*** Opening Records shown ***

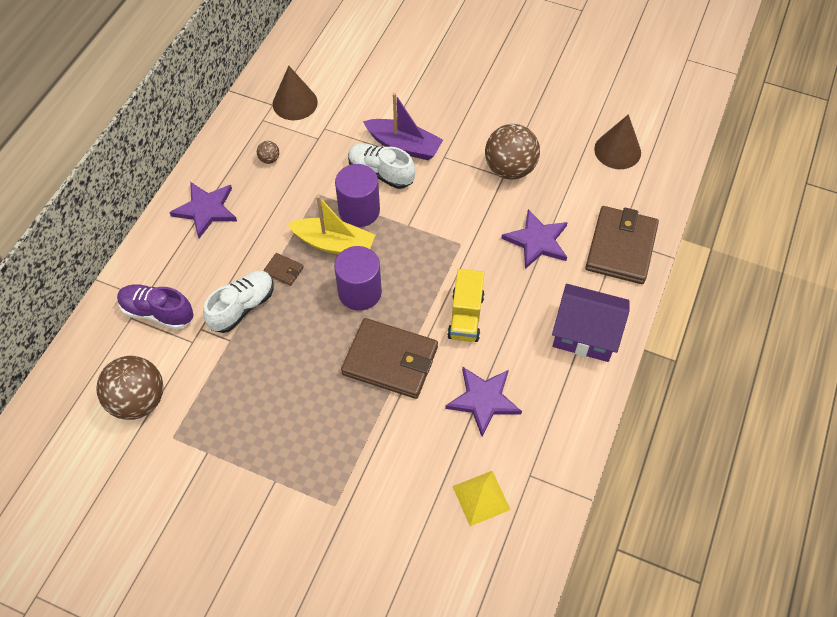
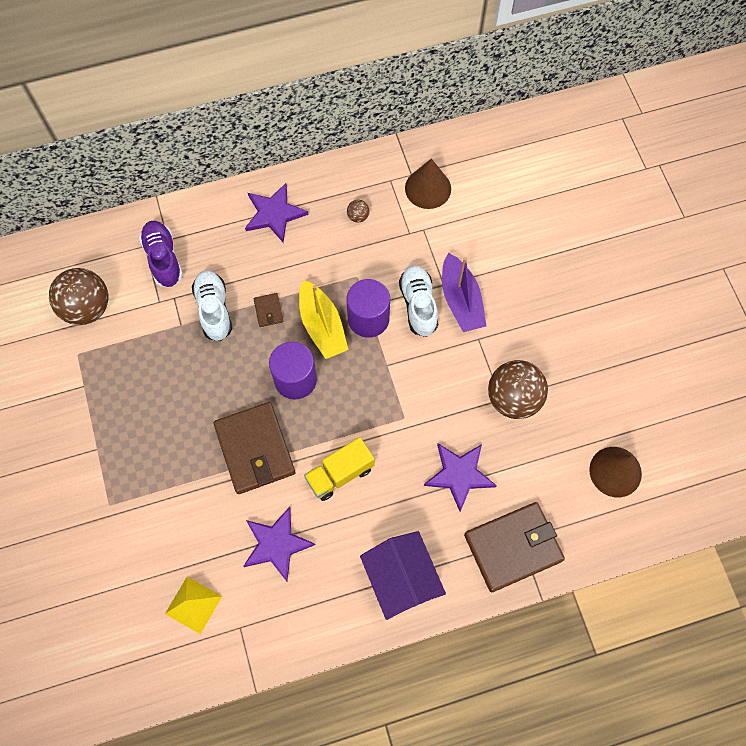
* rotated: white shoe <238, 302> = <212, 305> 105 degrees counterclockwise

*** Closing Records shown ***
*** Opening Records shown ***

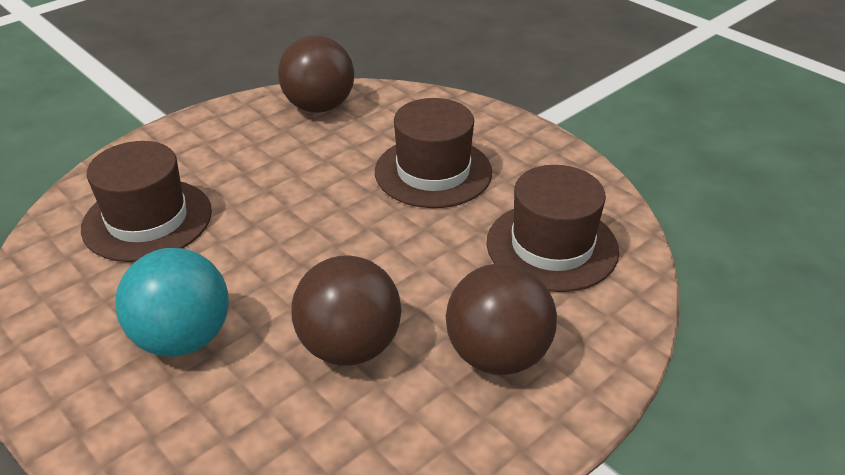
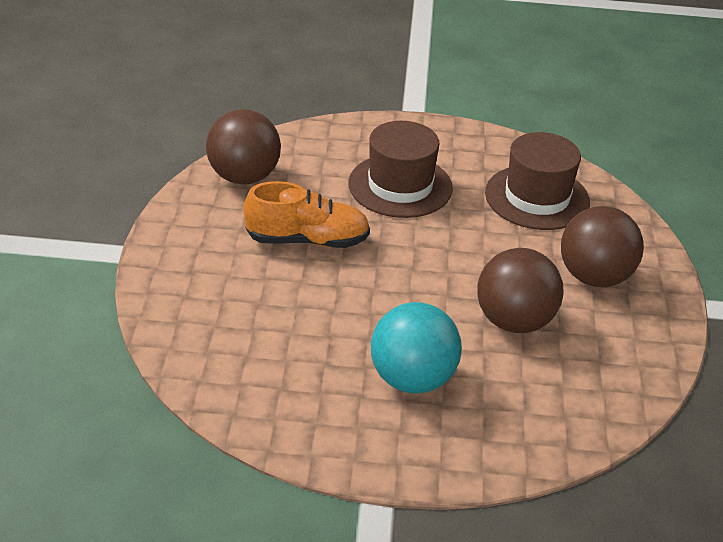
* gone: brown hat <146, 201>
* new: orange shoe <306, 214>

*** Closing Records shown ***
*** Opening Records shown ***

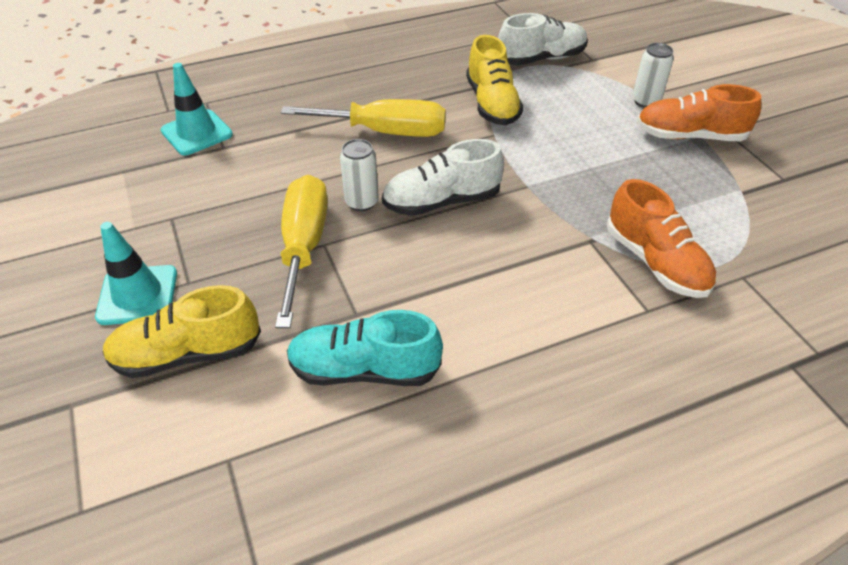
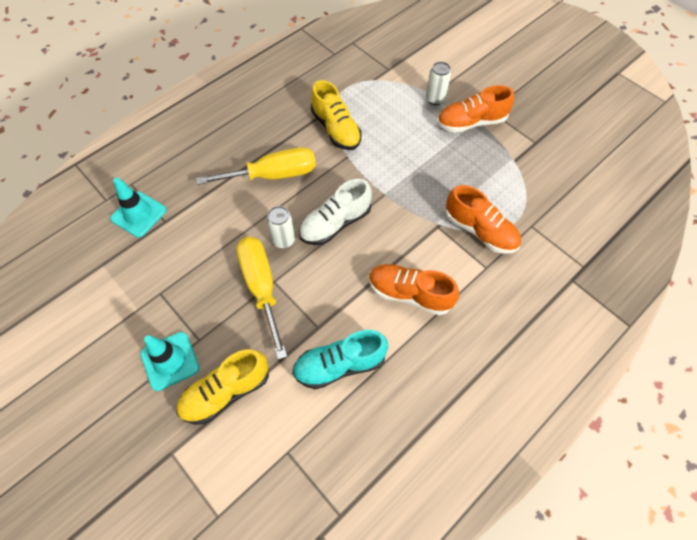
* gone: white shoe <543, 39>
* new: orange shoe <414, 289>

*** Closing Records shown ***

## [Problem requirements]
Search the listing above for lines containing "orange", and copy them.

## [Task output]
* new: orange shoe <306, 214>
* new: orange shoe <414, 289>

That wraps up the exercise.